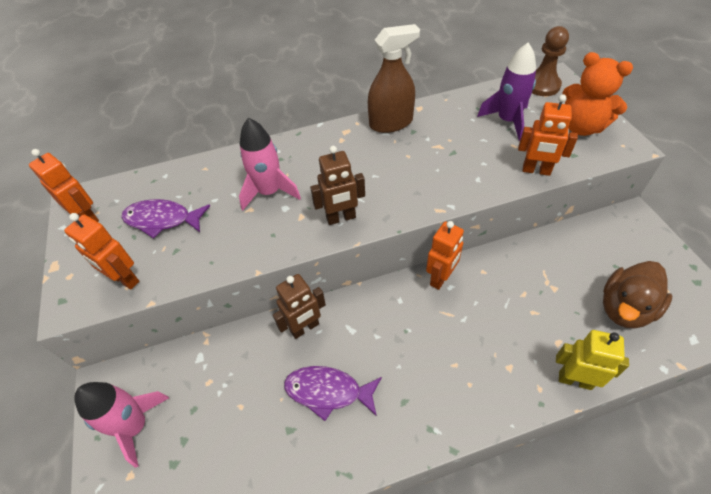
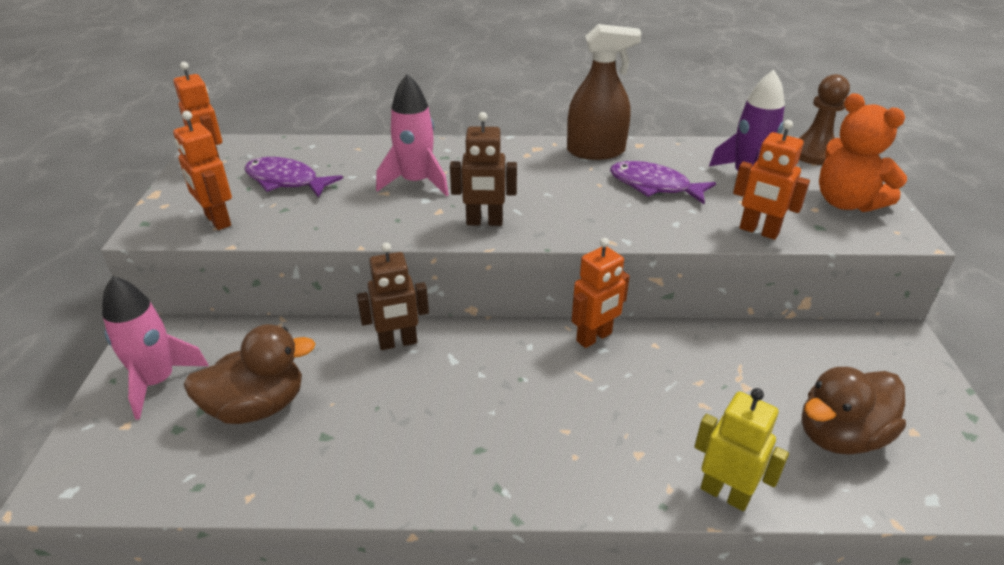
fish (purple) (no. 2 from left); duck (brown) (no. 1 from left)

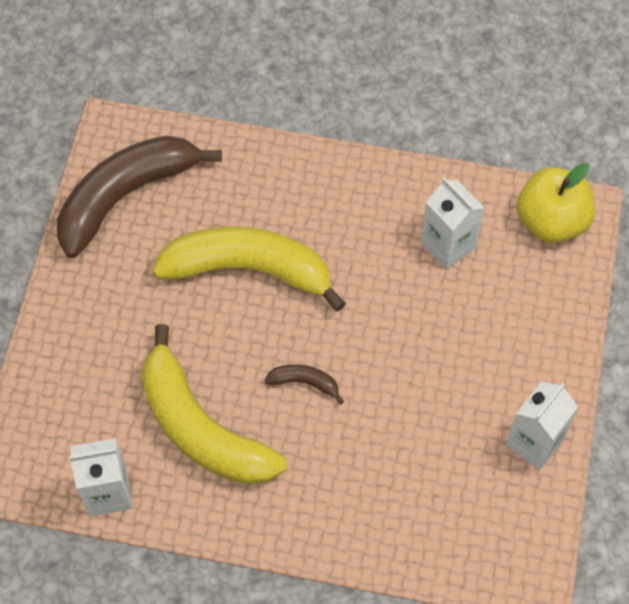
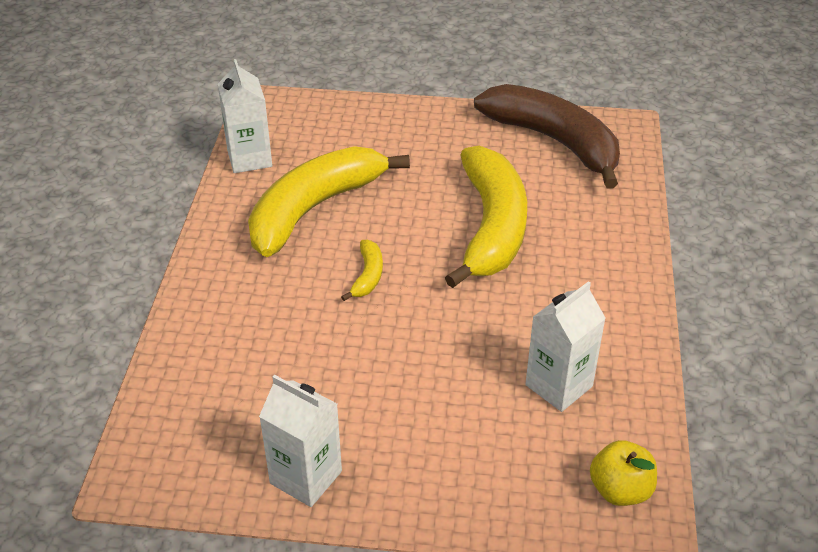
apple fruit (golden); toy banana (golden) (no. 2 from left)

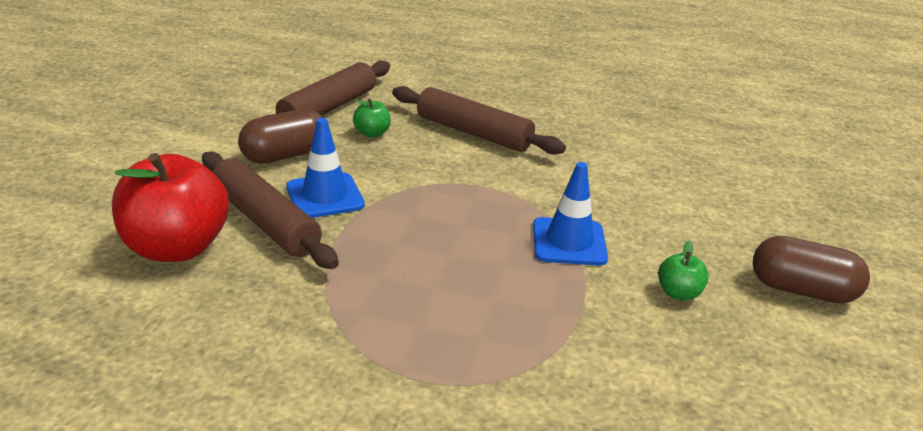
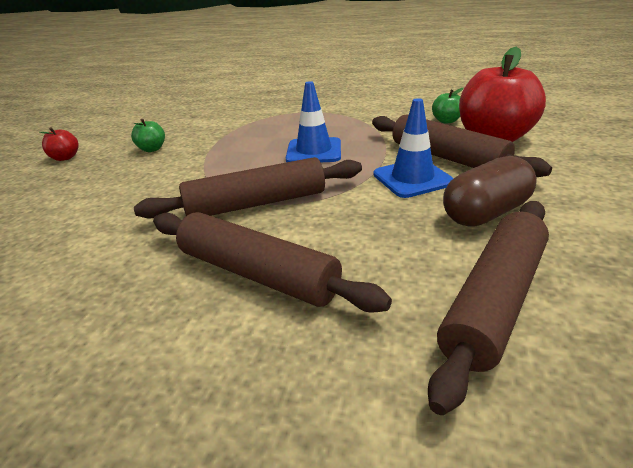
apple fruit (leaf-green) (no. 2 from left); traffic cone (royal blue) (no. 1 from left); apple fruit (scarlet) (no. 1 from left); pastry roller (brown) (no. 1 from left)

****

→ EXERCISE DESCRIPTION: Wherever the word "apple" appears in the listing, copy the line that holds it.

→ SOLVED EXERCISE:
apple fruit (golden); toy banana (golden) (no. 2 from left)
apple fruit (leaf-green) (no. 2 from left); traffic cone (royal blue) (no. 1 from left); apple fruit (scarlet) (no. 1 from left); pastry roller (brown) (no. 1 from left)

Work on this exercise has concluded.